**TRY IT:** Up to and including the line that contains "The brown teapot", write out every line of the entries exactly, beginning with the first. Omit the pictures.

**LISTED ENTRIES:**
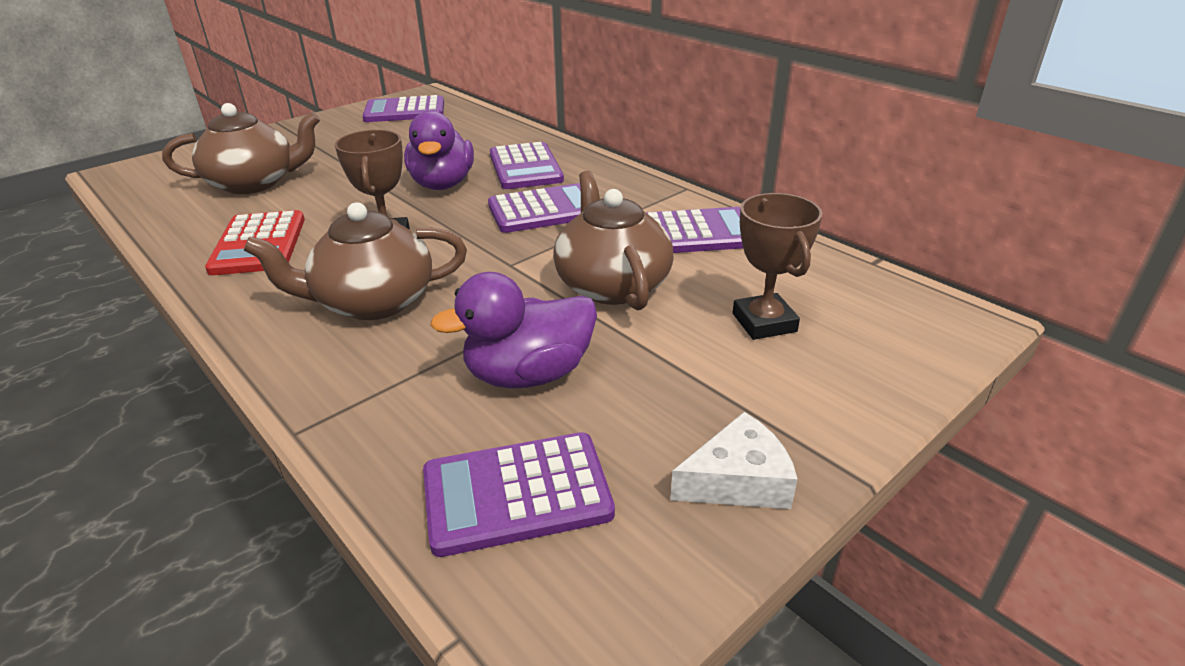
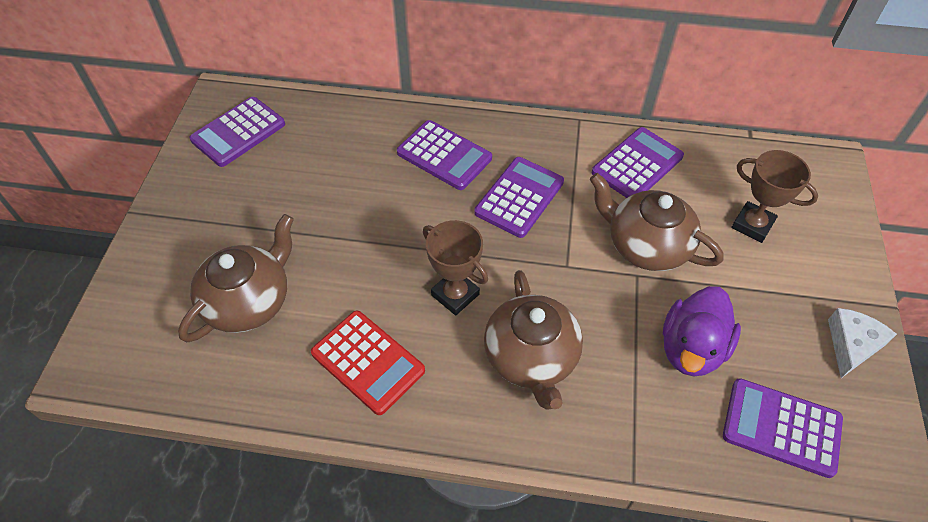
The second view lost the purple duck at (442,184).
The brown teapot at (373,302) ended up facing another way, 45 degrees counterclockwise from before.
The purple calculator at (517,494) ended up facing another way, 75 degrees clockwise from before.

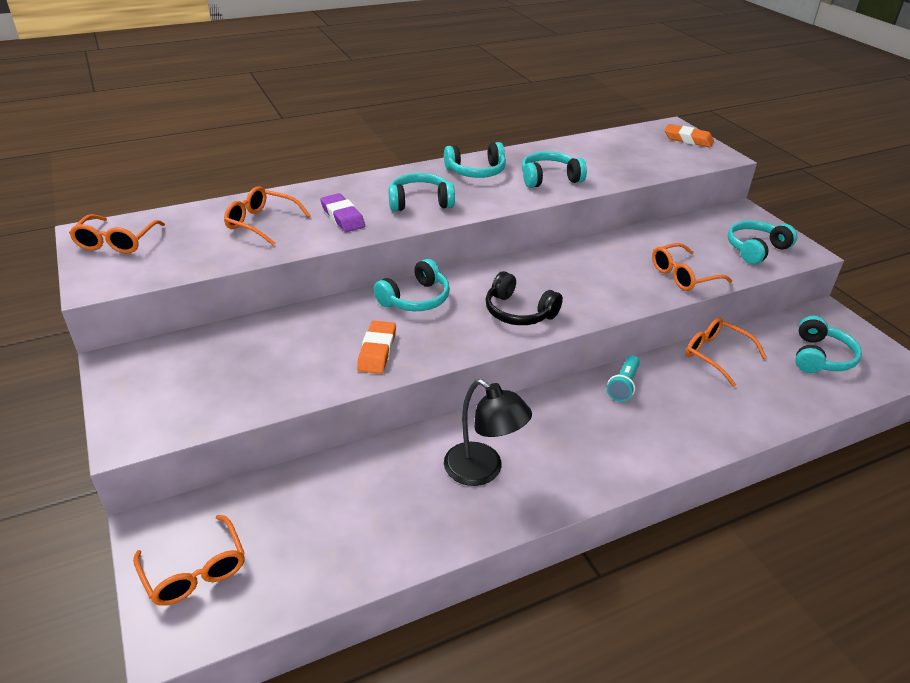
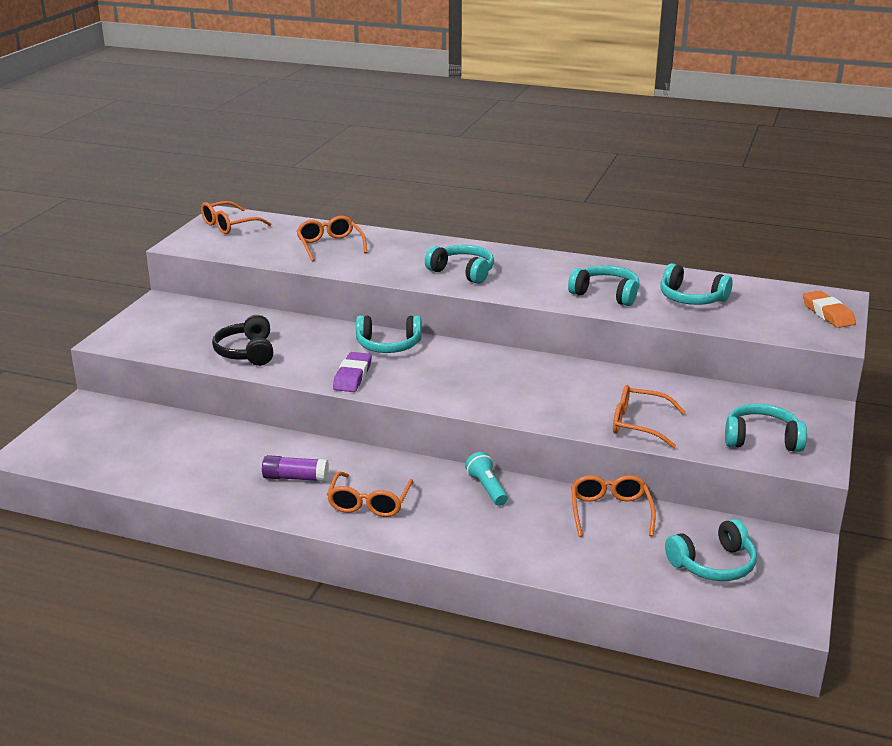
The turquoise headphones ended up elsewhere, having gone from (476,171) to (691,298).
The purple eraser ended up elsewhere, having gone from (342,217) to (352,376).
The black headphones ended up elsewhere, having gone from (519,312) to (247,352).
The second view lost the orange eraser at (377,351).
The turquoise flashlight at (623,385) ended up facing another way, 90 degrees clockwise from before.
Where the black lamp stood at (482,471), the purple glue stick came to stand at (295,478).
The orange glasses ended up elsewhere, having gone from (195,571) to (369,503).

**EXERCISE OUTPUT:**
The second view lost the purple duck at (442,184).
The brown teapot at (373,302) ended up facing another way, 45 degrees counterclockwise from before.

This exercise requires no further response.